** Work request **
Of the entries below, return exactly those lines that fall between the one containing "camera: 75 degrees right, 5 degrees down" and the one containing "red car [597,252,639,306]", the two end lines included.

Material shown below:

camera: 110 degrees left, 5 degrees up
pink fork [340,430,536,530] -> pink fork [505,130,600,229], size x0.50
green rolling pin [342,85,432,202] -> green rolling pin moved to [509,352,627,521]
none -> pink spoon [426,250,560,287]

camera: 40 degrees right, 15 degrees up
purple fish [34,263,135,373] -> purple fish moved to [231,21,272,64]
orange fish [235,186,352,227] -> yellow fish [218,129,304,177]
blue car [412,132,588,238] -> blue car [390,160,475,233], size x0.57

End of Material shown.
Material shown below:

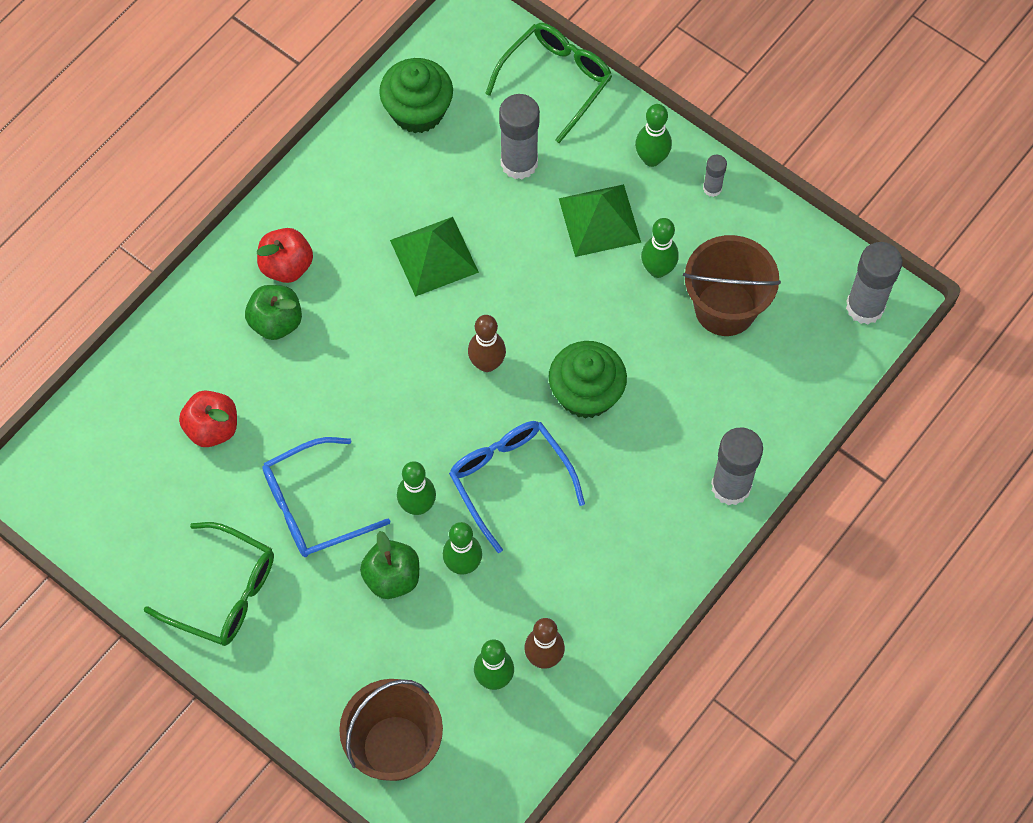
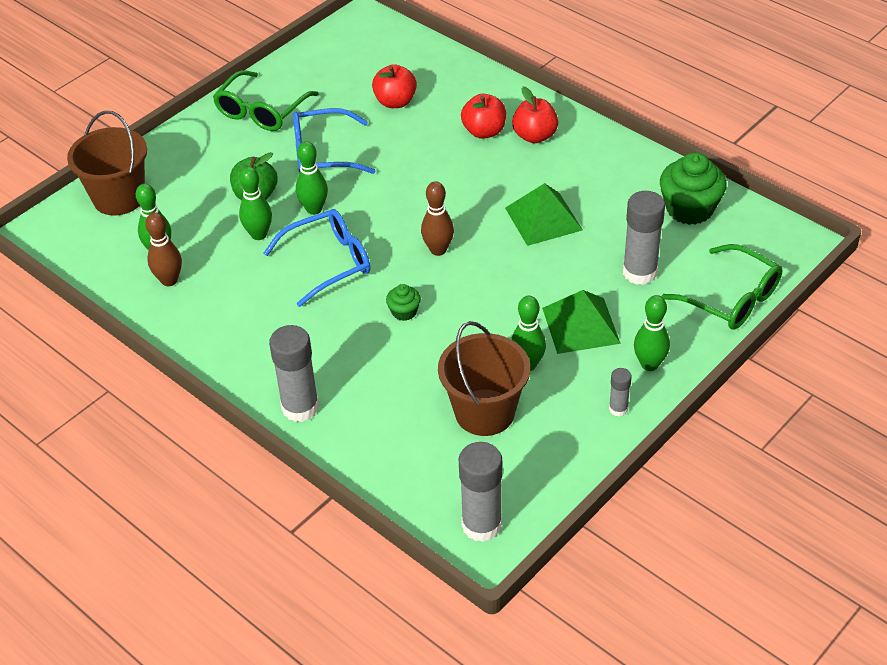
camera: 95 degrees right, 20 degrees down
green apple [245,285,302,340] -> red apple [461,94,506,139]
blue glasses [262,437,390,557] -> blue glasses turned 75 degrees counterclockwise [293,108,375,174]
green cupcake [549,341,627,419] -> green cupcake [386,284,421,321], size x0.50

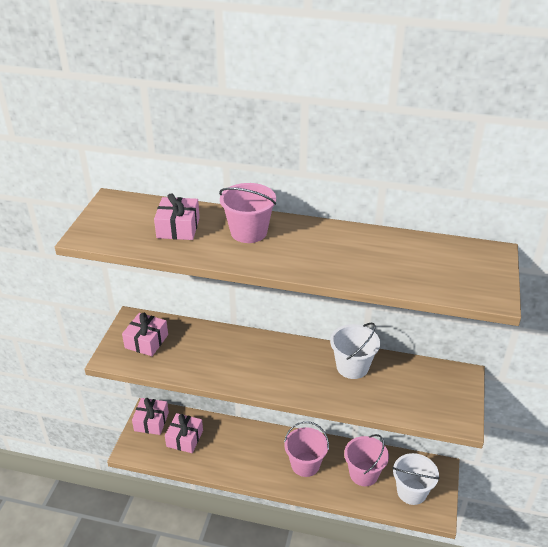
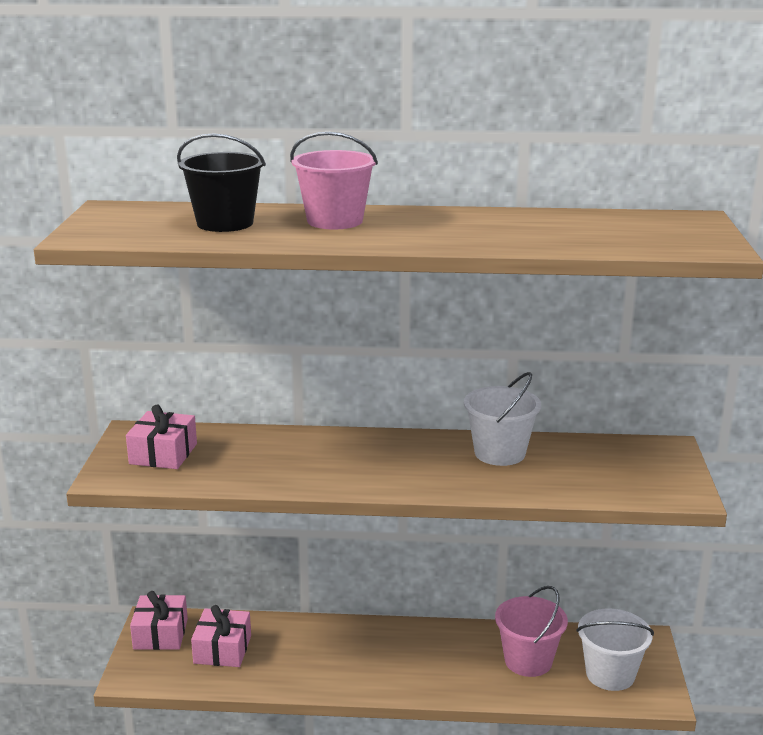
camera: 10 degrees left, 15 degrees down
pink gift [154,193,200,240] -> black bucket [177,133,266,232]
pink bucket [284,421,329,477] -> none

End of Material shown.
Material shown below:

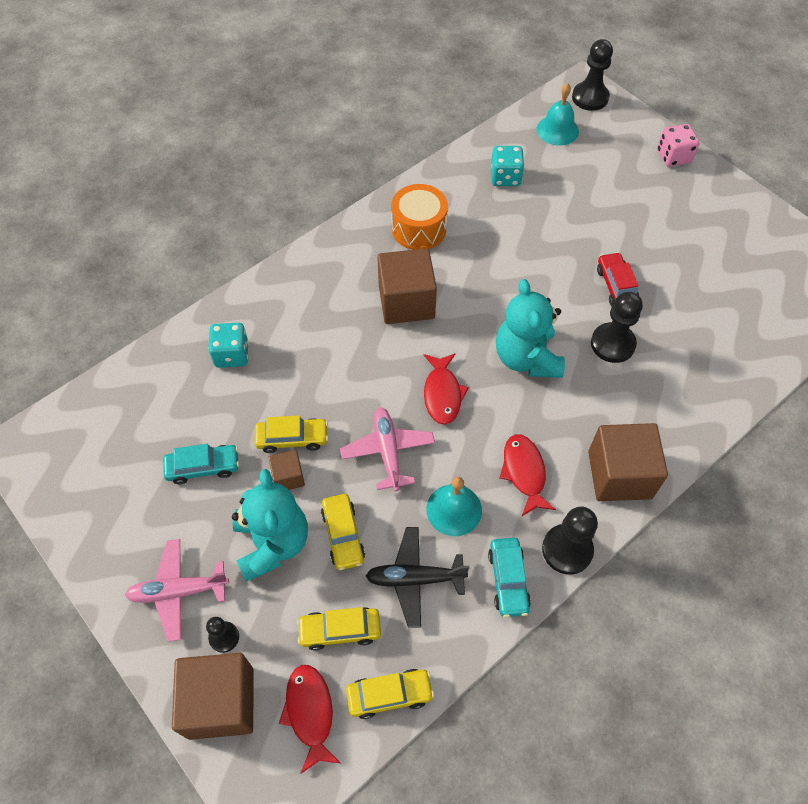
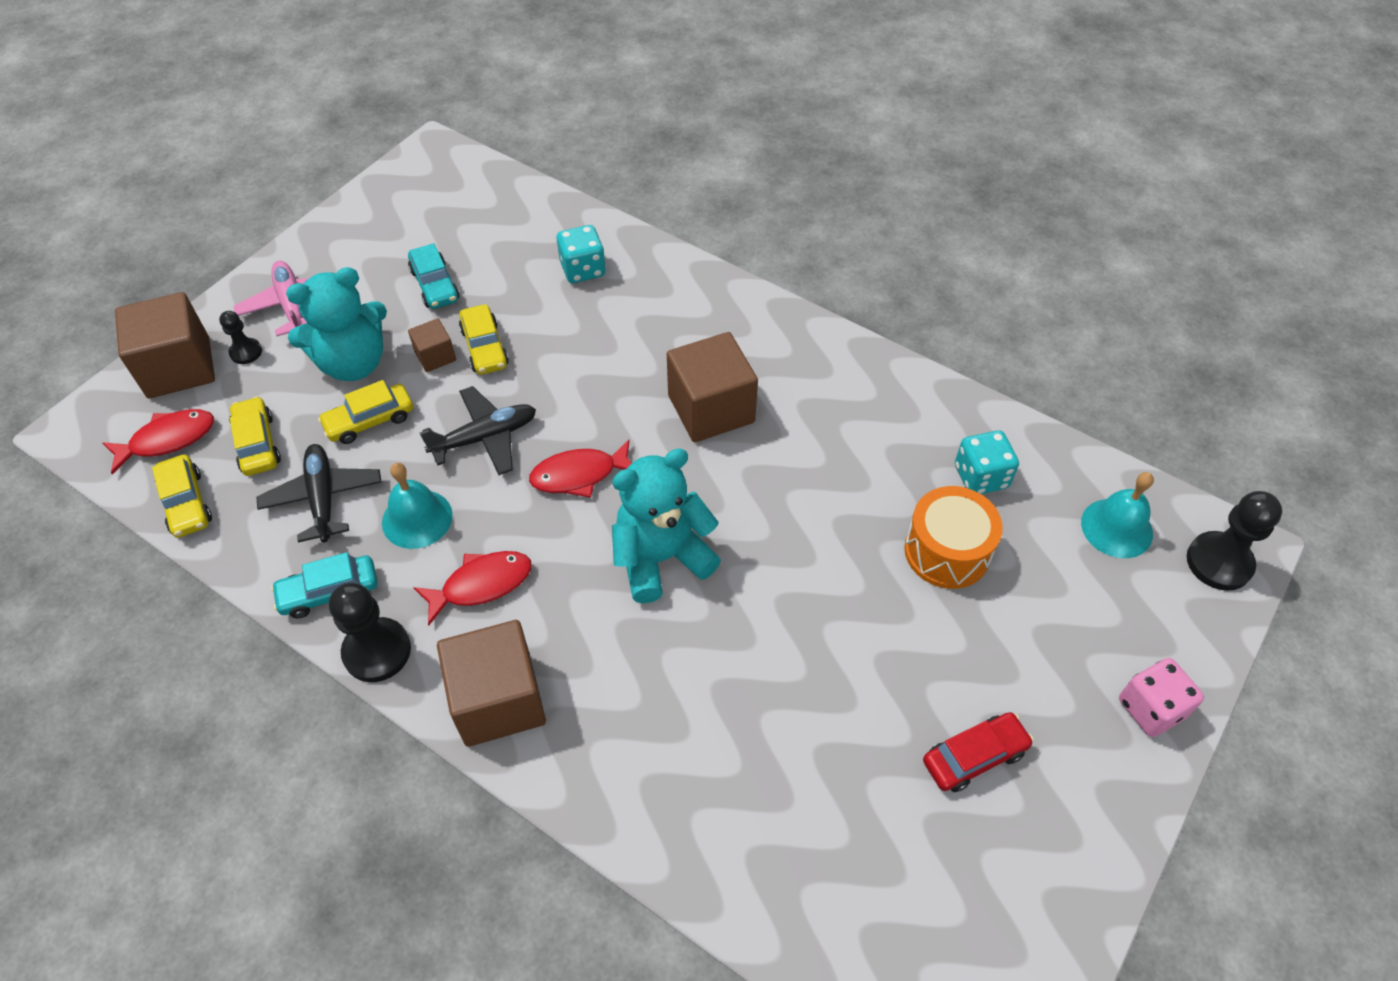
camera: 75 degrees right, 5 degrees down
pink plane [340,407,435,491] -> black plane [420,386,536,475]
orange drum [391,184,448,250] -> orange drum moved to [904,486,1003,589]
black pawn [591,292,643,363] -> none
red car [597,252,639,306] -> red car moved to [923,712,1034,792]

End of Material shown.

** Response **
camera: 75 degrees right, 5 degrees down
pink plane [340,407,435,491] -> black plane [420,386,536,475]
orange drum [391,184,448,250] -> orange drum moved to [904,486,1003,589]
black pawn [591,292,643,363] -> none
red car [597,252,639,306] -> red car moved to [923,712,1034,792]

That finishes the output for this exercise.